▶ [YOUR INSTRUCTIONS]: Below are records; extract exactly the lines from the one with "[(280,306),(291,313),(301,297),(290,290),(280,306)]" through the final line, including both, but drop the pictures.

▶ [DATA SUPPLIED]:
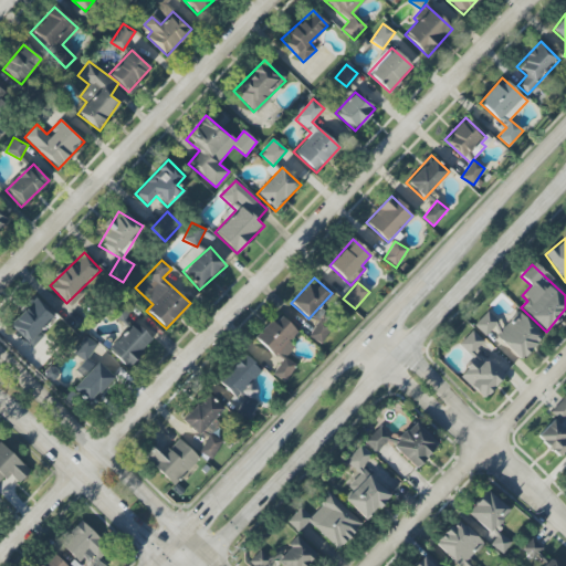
[(55,318),(34,299),(9,325),(31,345),(55,318)]
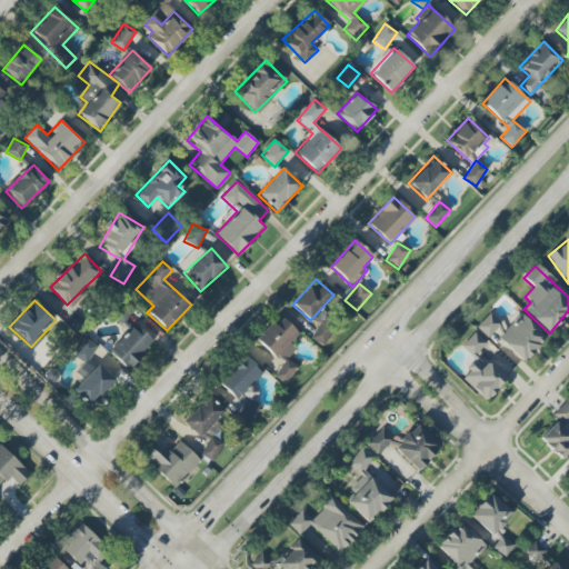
[(487,339),(501,326),(490,313),(476,327),(487,339)]
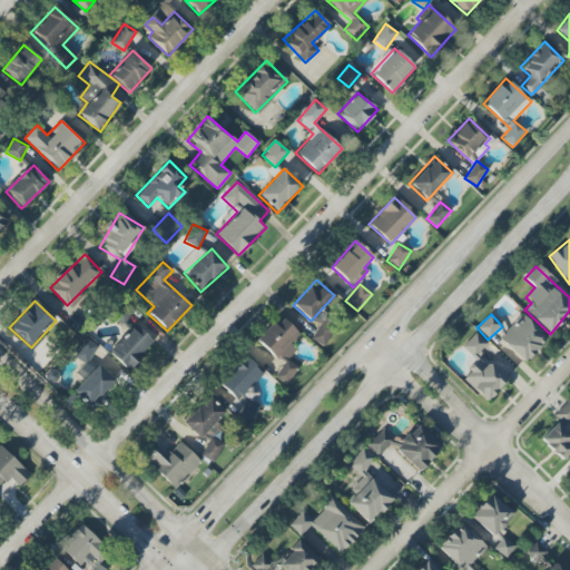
[(287,386),(298,367),(288,361),(296,349),(292,346),(301,333),(275,316),(257,345),(284,362),(274,377),(287,386)]
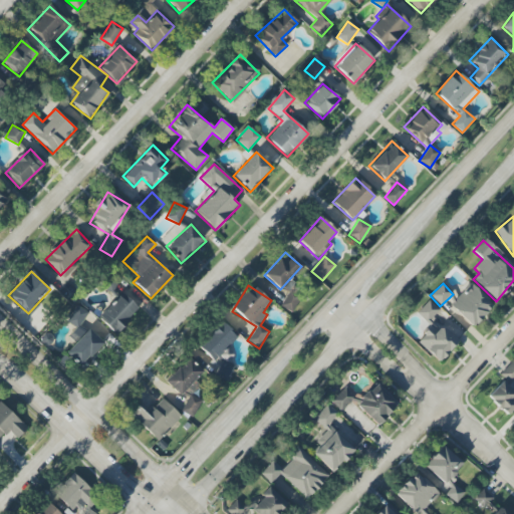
[(280,306),(291,313),(301,297),(290,290),(280,306)]
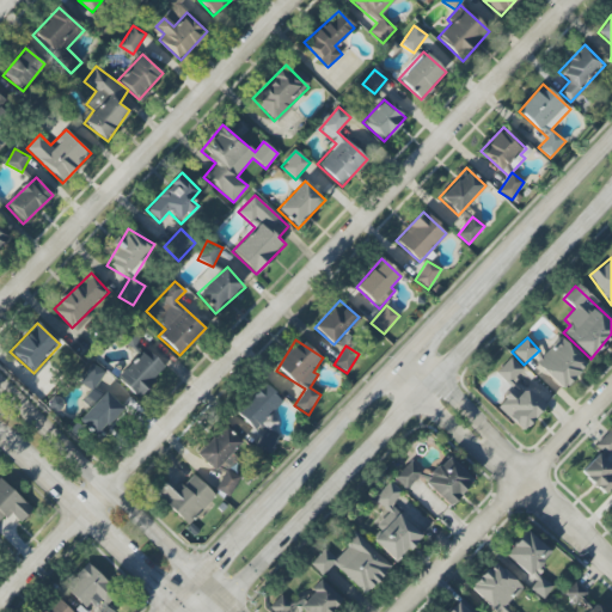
[(138,397),(164,369),(142,350),(117,378),(138,397)]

▶ [COMPLETED TASK]:
[(280,306),(291,313),(301,297),(290,290),(280,306)]
[(138,397),(164,369),(142,350),(117,378),(138,397)]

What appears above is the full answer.